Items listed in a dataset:
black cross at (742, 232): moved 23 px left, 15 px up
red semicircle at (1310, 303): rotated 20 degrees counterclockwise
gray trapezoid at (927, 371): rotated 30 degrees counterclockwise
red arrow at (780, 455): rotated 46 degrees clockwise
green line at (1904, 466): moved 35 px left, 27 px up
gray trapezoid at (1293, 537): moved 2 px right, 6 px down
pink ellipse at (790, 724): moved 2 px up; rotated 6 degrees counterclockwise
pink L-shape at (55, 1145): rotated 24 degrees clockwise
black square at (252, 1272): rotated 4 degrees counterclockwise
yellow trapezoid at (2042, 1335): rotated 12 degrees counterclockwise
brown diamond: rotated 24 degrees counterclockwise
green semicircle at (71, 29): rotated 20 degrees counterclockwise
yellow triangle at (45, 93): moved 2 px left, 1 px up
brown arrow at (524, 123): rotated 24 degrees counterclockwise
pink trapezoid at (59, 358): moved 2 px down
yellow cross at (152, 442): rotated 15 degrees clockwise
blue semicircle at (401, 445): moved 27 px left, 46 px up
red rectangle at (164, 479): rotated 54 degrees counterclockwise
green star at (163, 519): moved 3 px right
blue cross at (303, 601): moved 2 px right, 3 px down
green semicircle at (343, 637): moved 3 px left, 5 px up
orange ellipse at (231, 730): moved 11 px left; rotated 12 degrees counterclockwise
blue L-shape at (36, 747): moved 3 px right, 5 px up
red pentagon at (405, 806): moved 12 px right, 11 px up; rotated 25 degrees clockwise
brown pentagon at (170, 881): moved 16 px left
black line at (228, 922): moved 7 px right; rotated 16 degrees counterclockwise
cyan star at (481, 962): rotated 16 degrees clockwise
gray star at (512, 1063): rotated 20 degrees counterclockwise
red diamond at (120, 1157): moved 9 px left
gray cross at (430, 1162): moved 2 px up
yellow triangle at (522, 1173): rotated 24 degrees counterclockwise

WORK REQUIRED:
Would you please repeat exactly the lines above, starting at the line with "green semicircle at (71, 29): rotated" and stopping at the line with "black line at", both included?

WRITTEN ANSWER:
green semicircle at (71, 29): rotated 20 degrees counterclockwise
yellow triangle at (45, 93): moved 2 px left, 1 px up
brown arrow at (524, 123): rotated 24 degrees counterclockwise
pink trapezoid at (59, 358): moved 2 px down
yellow cross at (152, 442): rotated 15 degrees clockwise
blue semicircle at (401, 445): moved 27 px left, 46 px up
red rectangle at (164, 479): rotated 54 degrees counterclockwise
green star at (163, 519): moved 3 px right
blue cross at (303, 601): moved 2 px right, 3 px down
green semicircle at (343, 637): moved 3 px left, 5 px up
orange ellipse at (231, 730): moved 11 px left; rotated 12 degrees counterclockwise
blue L-shape at (36, 747): moved 3 px right, 5 px up
red pentagon at (405, 806): moved 12 px right, 11 px up; rotated 25 degrees clockwise
brown pentagon at (170, 881): moved 16 px left
black line at (228, 922): moved 7 px right; rotated 16 degrees counterclockwise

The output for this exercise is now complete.